• Aim of the task: Exactly those lines running from the one containing "(226, 607) = (876, 326): none" to the end of the material are to be printed, and no others.

• Information provided:
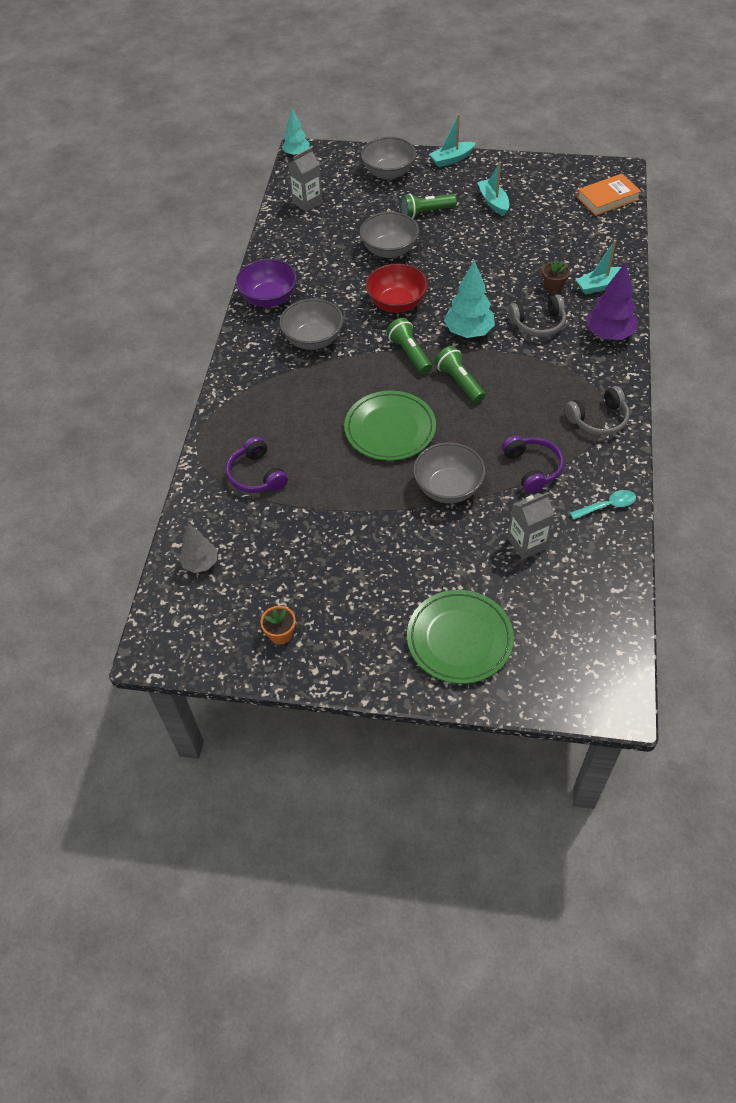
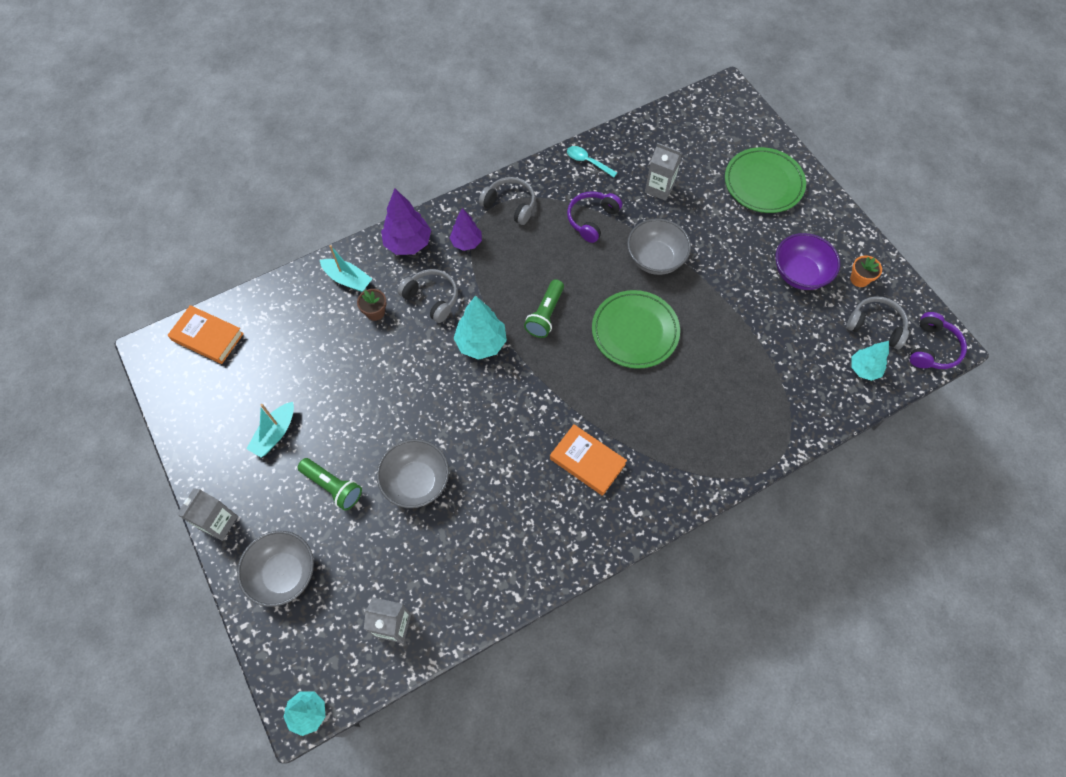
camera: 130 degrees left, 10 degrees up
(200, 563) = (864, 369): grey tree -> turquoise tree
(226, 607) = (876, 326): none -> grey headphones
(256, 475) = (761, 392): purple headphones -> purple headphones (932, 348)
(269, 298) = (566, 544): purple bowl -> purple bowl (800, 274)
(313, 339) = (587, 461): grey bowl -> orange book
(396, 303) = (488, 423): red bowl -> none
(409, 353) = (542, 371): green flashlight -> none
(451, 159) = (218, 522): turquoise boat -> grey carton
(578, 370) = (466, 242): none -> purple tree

• Expected answer:
(226, 607) = (876, 326): none -> grey headphones
(256, 475) = (761, 392): purple headphones -> purple headphones (932, 348)
(269, 298) = (566, 544): purple bowl -> purple bowl (800, 274)
(313, 339) = (587, 461): grey bowl -> orange book
(396, 303) = (488, 423): red bowl -> none
(409, 353) = (542, 371): green flashlight -> none
(451, 159) = (218, 522): turquoise boat -> grey carton
(578, 370) = (466, 242): none -> purple tree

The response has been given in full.